#### Dataset content:
..............................

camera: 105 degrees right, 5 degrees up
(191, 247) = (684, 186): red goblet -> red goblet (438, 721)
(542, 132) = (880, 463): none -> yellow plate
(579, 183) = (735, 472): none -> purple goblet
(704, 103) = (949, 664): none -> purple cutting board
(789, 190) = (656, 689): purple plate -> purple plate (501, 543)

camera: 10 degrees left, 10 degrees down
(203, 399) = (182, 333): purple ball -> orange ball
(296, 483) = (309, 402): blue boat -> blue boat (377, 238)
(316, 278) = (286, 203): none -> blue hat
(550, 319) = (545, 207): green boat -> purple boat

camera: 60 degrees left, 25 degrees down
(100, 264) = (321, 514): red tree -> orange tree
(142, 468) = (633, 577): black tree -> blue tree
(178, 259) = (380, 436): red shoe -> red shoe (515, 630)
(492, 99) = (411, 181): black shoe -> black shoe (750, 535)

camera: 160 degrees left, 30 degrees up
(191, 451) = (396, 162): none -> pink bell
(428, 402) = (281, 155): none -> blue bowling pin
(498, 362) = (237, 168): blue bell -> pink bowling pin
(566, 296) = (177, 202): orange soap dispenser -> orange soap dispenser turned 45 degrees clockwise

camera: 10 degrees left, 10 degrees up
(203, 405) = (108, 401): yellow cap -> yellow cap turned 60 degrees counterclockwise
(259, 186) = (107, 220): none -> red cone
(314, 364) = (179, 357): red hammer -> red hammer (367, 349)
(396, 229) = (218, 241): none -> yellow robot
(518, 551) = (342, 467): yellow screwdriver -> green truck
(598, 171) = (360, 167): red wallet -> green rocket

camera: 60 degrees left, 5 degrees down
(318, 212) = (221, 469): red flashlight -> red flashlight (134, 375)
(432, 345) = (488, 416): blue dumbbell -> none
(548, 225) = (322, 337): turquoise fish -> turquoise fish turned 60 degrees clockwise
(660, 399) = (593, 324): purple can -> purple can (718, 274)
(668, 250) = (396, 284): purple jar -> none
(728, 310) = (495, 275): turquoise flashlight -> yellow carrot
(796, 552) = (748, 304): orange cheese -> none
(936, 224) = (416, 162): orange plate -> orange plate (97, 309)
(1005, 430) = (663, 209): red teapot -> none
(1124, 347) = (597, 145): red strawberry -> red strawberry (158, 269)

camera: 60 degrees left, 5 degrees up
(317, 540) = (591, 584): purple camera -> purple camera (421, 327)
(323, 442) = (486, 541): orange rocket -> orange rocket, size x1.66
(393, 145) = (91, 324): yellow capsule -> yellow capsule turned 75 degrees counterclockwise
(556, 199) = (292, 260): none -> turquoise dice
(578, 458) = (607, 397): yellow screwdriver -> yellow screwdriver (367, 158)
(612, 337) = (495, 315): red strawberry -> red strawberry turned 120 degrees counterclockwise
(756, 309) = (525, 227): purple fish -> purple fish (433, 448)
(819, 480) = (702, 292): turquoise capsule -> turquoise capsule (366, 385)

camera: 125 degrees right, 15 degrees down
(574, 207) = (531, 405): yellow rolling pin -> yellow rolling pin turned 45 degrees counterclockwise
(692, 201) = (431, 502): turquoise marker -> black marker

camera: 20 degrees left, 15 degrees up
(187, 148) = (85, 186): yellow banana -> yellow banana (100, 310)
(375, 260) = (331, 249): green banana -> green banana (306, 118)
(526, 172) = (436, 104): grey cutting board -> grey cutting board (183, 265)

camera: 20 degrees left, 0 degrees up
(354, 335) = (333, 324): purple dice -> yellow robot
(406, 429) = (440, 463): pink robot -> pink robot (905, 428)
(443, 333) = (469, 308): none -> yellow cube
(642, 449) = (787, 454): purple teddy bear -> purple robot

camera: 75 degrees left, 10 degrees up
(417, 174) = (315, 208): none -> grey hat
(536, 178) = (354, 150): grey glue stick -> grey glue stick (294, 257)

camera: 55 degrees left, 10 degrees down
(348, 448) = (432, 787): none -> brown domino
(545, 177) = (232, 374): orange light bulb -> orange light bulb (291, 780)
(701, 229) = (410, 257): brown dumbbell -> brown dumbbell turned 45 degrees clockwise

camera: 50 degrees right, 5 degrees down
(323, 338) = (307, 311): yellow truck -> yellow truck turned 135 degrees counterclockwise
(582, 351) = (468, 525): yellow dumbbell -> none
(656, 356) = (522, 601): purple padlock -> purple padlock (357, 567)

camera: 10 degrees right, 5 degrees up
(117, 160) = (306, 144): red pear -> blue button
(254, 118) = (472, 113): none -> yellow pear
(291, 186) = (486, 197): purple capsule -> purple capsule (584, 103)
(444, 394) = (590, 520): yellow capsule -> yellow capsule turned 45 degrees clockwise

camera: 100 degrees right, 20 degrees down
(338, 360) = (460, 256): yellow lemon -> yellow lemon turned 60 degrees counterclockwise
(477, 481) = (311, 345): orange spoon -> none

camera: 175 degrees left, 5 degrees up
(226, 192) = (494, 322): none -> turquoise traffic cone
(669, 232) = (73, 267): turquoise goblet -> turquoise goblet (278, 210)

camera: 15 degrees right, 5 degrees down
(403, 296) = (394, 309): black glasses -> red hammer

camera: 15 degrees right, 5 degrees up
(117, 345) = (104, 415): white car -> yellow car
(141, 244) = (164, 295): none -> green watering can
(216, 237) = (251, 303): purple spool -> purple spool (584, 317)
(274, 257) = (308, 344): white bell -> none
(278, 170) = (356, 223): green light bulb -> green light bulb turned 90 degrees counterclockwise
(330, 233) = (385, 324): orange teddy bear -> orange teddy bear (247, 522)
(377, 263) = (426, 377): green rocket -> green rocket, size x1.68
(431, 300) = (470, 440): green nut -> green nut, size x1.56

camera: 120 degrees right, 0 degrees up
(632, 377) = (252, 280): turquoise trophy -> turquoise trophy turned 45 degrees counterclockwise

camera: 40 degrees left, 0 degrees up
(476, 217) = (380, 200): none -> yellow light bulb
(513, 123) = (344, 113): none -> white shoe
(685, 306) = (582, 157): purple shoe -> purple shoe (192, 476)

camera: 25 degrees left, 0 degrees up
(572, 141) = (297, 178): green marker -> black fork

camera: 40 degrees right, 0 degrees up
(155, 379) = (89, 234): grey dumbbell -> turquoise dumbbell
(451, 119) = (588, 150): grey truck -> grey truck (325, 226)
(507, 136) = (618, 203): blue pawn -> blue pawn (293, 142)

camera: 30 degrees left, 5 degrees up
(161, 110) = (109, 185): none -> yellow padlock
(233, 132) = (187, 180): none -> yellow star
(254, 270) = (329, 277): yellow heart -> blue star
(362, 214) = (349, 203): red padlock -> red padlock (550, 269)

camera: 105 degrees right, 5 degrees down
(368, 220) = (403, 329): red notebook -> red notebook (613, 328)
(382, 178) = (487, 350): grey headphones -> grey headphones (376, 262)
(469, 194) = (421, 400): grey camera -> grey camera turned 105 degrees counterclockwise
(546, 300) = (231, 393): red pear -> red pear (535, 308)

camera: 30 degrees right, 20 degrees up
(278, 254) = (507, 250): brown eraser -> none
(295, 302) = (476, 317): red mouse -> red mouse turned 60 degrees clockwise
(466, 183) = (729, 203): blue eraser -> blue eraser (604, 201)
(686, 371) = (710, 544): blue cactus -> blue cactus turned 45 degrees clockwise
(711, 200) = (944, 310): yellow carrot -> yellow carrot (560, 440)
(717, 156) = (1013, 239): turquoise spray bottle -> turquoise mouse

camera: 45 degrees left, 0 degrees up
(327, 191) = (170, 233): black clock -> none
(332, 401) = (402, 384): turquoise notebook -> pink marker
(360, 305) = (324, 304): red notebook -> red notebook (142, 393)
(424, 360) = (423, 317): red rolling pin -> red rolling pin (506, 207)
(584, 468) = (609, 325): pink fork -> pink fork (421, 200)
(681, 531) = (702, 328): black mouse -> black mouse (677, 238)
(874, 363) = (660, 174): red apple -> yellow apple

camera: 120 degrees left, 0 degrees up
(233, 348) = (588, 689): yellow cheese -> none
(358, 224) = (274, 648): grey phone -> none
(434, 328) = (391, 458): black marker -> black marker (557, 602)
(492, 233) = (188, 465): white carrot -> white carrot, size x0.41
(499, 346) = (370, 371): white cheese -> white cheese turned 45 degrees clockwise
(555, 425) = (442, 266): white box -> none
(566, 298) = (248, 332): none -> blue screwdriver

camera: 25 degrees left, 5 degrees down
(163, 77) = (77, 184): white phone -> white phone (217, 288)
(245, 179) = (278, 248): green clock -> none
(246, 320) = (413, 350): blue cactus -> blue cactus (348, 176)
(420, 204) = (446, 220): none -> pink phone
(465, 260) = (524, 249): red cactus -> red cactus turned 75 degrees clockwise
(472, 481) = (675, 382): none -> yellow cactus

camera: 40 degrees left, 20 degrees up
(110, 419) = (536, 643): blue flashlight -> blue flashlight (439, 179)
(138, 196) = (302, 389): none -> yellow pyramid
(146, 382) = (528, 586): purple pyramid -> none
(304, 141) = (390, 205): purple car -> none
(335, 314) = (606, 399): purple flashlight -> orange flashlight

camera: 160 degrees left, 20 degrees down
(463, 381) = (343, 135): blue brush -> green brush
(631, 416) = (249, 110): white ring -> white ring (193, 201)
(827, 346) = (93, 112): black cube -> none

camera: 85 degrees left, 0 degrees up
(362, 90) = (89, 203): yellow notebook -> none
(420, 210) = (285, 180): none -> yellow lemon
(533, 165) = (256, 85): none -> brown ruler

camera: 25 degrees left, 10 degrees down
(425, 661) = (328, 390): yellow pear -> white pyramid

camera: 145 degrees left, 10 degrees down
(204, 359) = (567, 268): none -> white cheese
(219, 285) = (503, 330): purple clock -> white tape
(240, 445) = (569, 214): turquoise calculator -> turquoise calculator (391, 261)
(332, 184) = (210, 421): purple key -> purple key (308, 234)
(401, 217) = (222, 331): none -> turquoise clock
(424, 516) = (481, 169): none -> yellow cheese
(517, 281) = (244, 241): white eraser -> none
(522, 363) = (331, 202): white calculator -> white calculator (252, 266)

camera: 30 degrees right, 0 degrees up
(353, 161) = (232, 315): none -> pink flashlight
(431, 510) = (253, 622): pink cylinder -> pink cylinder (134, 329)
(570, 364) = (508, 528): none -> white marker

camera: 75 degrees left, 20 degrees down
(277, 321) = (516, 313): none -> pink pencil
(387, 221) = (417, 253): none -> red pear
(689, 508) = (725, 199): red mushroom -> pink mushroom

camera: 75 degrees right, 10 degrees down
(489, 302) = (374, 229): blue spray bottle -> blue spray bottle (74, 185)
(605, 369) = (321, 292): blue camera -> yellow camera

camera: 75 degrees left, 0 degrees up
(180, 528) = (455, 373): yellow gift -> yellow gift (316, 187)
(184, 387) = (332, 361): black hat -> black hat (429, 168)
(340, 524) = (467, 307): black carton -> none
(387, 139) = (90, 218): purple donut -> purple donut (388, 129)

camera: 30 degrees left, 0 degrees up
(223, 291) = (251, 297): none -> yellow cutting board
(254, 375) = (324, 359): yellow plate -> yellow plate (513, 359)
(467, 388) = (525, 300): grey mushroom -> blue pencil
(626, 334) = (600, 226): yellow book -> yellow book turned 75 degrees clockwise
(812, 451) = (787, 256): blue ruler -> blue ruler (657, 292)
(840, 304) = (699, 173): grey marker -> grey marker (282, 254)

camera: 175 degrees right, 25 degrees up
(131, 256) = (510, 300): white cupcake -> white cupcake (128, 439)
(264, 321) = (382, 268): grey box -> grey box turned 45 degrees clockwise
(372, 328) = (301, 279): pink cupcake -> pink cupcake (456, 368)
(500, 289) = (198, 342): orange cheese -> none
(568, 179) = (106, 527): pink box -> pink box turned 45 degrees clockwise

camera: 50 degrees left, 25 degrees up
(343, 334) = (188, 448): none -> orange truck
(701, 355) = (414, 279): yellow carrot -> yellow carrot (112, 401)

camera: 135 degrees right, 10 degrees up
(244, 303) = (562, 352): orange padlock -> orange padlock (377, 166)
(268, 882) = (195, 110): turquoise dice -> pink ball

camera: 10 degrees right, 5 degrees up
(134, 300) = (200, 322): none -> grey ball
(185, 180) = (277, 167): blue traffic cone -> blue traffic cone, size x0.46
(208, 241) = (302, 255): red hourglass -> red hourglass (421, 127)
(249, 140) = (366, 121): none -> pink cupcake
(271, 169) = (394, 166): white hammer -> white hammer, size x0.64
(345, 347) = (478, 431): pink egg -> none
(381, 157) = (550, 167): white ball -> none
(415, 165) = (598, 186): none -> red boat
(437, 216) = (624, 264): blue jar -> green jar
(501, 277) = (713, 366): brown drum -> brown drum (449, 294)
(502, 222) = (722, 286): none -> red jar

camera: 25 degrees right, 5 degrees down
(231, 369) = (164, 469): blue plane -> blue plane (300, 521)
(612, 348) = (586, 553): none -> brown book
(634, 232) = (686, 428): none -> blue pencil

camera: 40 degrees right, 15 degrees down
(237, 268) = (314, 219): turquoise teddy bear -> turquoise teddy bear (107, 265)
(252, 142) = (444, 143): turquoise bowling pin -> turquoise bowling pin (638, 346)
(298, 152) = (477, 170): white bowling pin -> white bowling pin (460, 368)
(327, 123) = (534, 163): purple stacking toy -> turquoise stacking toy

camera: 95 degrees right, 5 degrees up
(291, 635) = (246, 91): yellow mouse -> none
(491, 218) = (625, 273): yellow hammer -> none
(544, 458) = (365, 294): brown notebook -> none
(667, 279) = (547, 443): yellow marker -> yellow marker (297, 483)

..............................

#### Assigned task:
The required output is the stretch of entries above from the line containing "(254, 118) = (472, 113): none -> yellow pear" through the line containing "camera: 100 degrees right, 20 degrees down", reproduced exactly.

#### Result for this exercise:
(254, 118) = (472, 113): none -> yellow pear
(291, 186) = (486, 197): purple capsule -> purple capsule (584, 103)
(444, 394) = (590, 520): yellow capsule -> yellow capsule turned 45 degrees clockwise

camera: 100 degrees right, 20 degrees down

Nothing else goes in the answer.